▼

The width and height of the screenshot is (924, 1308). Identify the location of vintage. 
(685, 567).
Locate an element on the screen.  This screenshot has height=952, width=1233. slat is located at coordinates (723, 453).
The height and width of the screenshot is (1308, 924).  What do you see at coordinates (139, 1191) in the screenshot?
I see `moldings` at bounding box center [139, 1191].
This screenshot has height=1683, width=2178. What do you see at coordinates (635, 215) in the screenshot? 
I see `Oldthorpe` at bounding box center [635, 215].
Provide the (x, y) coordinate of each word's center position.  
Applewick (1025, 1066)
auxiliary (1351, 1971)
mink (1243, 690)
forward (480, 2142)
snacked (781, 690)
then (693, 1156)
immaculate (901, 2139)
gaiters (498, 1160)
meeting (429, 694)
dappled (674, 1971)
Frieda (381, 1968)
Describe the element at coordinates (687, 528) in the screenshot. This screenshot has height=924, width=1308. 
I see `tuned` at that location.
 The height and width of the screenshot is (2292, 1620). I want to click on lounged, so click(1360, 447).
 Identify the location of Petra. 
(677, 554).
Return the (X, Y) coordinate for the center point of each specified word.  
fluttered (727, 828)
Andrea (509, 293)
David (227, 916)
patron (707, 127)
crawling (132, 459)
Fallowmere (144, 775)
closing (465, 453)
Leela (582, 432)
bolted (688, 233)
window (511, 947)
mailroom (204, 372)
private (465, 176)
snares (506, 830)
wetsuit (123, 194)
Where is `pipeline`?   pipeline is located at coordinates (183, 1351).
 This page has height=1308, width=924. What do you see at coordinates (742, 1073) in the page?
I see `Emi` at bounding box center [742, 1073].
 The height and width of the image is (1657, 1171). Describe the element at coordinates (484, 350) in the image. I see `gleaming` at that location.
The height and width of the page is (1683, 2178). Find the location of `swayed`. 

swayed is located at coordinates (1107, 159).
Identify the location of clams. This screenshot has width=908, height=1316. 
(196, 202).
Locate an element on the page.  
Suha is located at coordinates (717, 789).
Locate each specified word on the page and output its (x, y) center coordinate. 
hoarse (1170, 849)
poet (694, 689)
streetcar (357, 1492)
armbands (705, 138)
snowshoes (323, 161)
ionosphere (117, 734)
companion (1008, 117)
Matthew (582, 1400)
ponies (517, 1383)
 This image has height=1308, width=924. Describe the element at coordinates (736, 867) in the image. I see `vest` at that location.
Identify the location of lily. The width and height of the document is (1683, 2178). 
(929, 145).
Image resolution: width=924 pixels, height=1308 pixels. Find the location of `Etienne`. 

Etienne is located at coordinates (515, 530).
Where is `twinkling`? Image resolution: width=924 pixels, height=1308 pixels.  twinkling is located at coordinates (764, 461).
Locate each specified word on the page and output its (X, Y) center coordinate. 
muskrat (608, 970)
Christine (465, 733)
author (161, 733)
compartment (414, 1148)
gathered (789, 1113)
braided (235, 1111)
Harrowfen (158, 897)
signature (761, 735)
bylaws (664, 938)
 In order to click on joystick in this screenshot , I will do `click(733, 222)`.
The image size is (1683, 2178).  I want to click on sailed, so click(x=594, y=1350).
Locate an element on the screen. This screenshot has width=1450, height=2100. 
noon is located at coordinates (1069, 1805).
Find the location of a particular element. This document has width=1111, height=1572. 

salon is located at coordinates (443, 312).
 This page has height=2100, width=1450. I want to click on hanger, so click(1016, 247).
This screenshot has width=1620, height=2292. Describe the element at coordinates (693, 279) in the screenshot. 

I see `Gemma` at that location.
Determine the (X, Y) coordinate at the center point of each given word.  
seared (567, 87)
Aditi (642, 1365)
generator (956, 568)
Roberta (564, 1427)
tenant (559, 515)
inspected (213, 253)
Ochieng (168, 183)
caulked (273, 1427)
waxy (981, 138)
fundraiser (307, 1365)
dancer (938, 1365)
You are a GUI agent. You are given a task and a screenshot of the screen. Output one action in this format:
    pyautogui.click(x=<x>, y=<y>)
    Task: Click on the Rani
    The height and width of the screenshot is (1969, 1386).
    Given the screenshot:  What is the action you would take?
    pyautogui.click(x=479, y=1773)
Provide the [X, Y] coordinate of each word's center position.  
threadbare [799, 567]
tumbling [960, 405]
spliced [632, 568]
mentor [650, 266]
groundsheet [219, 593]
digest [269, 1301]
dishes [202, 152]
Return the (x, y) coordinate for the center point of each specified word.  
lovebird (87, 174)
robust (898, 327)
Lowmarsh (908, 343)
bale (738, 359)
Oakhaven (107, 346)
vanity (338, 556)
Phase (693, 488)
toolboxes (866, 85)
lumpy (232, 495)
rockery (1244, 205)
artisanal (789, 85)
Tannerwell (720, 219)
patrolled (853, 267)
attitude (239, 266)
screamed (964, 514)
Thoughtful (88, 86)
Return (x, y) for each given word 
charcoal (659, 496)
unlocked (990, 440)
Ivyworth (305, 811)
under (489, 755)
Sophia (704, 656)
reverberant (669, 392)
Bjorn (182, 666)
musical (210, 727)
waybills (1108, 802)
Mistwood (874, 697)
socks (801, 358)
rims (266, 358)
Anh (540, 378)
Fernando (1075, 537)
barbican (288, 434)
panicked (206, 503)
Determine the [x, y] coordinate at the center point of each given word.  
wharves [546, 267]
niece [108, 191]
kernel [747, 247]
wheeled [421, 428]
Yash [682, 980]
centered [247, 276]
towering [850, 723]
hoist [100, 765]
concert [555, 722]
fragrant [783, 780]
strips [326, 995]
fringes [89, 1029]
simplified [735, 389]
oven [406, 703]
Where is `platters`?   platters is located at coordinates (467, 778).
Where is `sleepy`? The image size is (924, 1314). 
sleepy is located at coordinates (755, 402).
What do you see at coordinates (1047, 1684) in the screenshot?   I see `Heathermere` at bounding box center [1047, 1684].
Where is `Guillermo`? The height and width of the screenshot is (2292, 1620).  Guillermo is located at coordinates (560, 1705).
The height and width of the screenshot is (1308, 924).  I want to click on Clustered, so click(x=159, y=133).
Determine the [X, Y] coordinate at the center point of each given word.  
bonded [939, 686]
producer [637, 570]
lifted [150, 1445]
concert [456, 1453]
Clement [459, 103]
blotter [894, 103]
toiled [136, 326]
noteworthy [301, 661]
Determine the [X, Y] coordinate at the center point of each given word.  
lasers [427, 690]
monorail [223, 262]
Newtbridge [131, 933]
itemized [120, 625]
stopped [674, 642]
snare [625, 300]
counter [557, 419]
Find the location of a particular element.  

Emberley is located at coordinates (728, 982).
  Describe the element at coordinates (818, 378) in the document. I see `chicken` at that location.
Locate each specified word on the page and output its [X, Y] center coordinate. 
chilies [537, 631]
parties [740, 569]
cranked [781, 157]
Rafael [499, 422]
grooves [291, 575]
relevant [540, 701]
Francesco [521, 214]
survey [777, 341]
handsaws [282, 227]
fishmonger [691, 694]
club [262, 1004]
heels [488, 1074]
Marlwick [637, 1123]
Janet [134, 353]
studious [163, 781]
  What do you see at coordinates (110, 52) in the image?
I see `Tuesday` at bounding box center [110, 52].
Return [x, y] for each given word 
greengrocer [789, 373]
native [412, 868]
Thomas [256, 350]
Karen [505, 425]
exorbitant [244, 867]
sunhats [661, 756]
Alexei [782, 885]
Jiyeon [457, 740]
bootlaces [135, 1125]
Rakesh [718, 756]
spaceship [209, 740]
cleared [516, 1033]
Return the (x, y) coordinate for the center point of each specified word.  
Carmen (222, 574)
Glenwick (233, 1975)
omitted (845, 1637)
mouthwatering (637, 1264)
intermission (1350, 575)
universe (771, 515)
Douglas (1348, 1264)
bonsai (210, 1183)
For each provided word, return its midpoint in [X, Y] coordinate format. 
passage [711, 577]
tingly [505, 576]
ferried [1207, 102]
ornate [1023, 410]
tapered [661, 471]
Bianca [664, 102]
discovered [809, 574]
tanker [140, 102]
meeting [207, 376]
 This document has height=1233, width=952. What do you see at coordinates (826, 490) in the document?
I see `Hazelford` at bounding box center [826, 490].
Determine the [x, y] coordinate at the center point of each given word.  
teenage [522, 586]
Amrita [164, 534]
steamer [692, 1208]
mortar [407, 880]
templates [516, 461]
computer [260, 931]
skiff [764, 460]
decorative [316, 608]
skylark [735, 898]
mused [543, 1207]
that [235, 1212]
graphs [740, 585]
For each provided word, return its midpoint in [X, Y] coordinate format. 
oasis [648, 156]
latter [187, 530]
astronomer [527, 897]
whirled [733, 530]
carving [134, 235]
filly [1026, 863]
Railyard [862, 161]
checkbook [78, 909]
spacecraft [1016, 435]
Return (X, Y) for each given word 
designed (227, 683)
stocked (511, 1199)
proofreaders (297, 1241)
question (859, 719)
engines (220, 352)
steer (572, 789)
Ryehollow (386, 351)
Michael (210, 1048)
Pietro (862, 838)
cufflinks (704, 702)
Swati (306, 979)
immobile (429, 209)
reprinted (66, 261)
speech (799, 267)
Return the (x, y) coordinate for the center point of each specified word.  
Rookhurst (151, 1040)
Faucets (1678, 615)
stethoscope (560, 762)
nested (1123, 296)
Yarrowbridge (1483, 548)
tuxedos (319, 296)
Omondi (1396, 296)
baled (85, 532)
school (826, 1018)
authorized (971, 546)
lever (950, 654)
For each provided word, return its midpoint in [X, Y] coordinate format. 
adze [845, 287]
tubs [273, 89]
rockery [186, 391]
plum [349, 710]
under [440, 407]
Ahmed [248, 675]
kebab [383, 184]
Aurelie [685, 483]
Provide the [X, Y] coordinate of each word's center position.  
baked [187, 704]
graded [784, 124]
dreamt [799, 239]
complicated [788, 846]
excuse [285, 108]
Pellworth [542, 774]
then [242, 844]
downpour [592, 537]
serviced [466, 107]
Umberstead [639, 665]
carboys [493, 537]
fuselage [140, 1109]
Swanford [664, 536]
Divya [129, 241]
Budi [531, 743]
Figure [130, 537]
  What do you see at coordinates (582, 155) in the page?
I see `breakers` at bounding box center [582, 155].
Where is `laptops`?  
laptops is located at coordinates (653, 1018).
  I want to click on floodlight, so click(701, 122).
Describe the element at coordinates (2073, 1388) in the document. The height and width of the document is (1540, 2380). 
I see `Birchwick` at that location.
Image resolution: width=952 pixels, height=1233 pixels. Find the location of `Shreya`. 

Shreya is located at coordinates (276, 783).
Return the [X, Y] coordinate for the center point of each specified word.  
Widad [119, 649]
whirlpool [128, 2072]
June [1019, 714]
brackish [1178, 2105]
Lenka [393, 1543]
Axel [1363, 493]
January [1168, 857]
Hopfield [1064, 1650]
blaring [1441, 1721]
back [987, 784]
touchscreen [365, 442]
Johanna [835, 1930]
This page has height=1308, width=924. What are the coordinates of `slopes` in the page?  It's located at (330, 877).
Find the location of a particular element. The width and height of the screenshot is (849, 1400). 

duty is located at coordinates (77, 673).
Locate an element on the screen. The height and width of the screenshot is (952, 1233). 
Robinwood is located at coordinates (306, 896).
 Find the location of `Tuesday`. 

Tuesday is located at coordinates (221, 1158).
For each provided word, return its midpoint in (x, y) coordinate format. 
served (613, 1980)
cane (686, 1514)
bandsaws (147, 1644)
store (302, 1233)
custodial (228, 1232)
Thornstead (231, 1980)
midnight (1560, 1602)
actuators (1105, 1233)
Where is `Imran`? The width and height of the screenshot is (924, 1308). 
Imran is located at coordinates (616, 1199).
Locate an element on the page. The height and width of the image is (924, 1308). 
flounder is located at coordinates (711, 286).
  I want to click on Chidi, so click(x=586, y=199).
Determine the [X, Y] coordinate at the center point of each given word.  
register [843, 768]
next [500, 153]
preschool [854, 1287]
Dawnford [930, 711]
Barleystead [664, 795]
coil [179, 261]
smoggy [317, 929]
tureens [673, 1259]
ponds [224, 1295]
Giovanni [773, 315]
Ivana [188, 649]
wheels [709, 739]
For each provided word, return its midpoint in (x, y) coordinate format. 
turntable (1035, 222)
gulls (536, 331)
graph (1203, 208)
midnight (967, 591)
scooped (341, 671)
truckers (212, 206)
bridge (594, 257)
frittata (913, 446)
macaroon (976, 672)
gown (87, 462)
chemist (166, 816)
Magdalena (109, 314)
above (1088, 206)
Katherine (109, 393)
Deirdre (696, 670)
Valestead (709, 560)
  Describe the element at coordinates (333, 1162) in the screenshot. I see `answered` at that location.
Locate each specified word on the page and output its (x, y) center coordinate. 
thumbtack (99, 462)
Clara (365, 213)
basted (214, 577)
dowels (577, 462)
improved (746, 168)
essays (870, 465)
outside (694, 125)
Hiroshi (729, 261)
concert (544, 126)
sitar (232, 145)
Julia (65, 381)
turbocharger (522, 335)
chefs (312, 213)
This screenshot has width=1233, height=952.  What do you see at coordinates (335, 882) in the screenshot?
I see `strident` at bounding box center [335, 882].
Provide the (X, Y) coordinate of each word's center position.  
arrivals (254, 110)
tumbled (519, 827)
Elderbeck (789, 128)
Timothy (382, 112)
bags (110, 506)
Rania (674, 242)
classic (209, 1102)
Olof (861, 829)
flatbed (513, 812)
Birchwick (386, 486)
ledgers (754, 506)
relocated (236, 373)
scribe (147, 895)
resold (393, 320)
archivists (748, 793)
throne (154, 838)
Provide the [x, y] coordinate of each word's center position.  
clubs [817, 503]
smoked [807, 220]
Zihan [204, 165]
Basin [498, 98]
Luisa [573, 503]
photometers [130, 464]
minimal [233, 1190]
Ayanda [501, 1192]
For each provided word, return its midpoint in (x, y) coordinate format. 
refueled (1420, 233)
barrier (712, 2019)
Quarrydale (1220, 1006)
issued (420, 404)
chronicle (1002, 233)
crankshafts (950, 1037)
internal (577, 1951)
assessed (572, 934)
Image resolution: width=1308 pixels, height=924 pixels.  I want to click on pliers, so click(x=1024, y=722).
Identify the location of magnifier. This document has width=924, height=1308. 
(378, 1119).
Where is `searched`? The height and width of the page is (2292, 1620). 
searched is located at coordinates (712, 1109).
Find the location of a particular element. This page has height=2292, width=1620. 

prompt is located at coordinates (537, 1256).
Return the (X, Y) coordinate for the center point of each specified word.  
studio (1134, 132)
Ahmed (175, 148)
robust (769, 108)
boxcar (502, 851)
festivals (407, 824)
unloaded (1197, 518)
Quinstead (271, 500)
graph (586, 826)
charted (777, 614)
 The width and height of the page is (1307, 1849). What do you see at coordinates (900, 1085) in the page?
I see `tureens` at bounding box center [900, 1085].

▲

Update the lines starting with the line with "archivists (748, 793)" and going on through the line with "boxcar (502, 851)", replacing "photometers" with "barometers" and keeping everything else the same.

archivists (748, 793)
throne (154, 838)
Provide the [x, y] coordinate of each word's center position.  
clubs [817, 503]
smoked [807, 220]
Zihan [204, 165]
Basin [498, 98]
Luisa [573, 503]
barometers [130, 464]
minimal [233, 1190]
Ayanda [501, 1192]
For each provided word, return its midpoint in (x, y) coordinate format. 
refueled (1420, 233)
barrier (712, 2019)
Quarrydale (1220, 1006)
issued (420, 404)
chronicle (1002, 233)
crankshafts (950, 1037)
internal (577, 1951)
assessed (572, 934)
Image resolution: width=1308 pixels, height=924 pixels.  I want to click on pliers, so click(x=1024, y=722).
Identify the location of magnifier. This document has width=924, height=1308. 
(378, 1119).
Where is `searched`? The height and width of the page is (2292, 1620). 
searched is located at coordinates (712, 1109).
Find the location of a particular element. This page has height=2292, width=1620. 

prompt is located at coordinates (537, 1256).
Return the (X, Y) coordinate for the center point of each specified word.  
studio (1134, 132)
Ahmed (175, 148)
robust (769, 108)
boxcar (502, 851)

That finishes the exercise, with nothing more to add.